Collected material Block Start

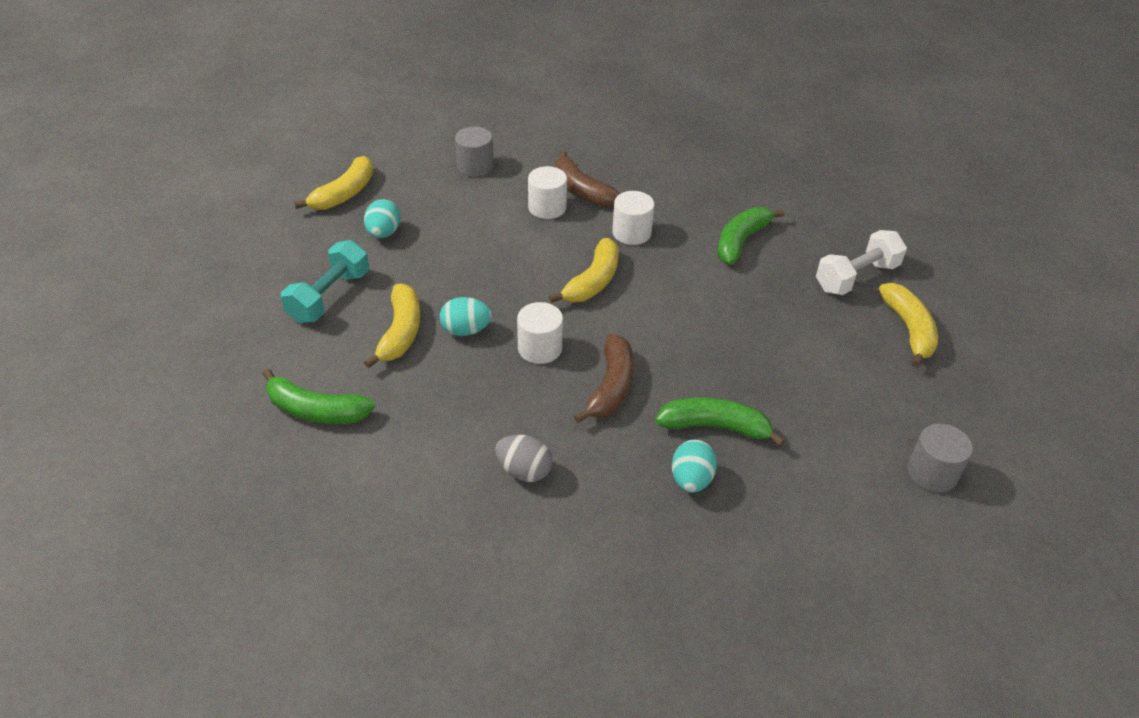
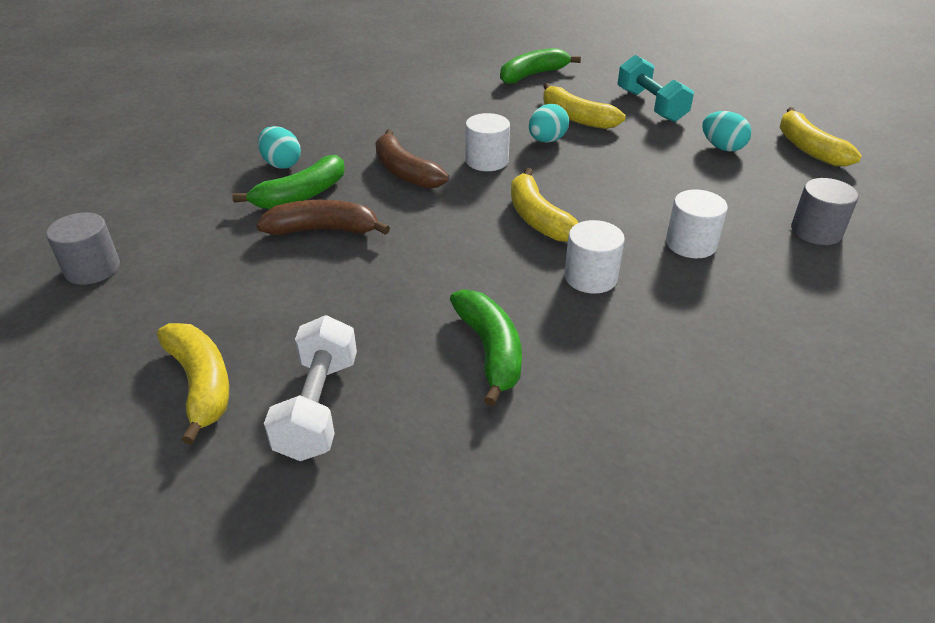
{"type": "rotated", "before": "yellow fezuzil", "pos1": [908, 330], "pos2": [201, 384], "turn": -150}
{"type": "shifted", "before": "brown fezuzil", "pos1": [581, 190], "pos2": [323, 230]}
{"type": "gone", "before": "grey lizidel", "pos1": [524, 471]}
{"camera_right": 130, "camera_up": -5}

Collected material Block End

» Instructions for the task
With the pictures omitted, give every line above again exactly.

» Expected answer
{"type": "rotated", "before": "yellow fezuzil", "pos1": [908, 330], "pos2": [201, 384], "turn": -150}
{"type": "shifted", "before": "brown fezuzil", "pos1": [581, 190], "pos2": [323, 230]}
{"type": "gone", "before": "grey lizidel", "pos1": [524, 471]}
{"camera_right": 130, "camera_up": -5}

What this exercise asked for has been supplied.